What you are asked to do:
Everything in the listing below must be reproduced exactly, apart from its images.

Given data:
[Start of Attachment]
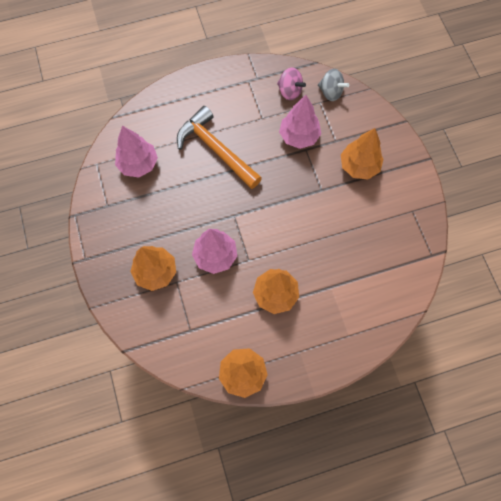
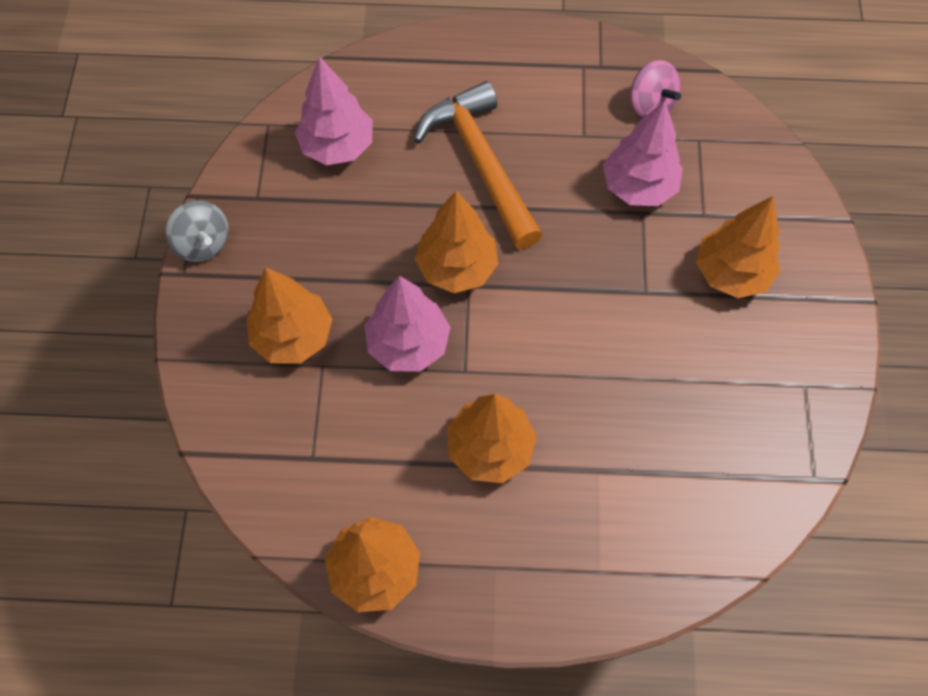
camera: 20 degrees right, 5 degrees down
grey spinning top [318,69,349,101] -> grey spinning top moved to [166,201,229,262]
none -> orange tree [415,191,498,293]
[End of Attachment]
Response area:
camera: 20 degrees right, 5 degrees down
grey spinning top [318,69,349,101] -> grey spinning top moved to [166,201,229,262]
none -> orange tree [415,191,498,293]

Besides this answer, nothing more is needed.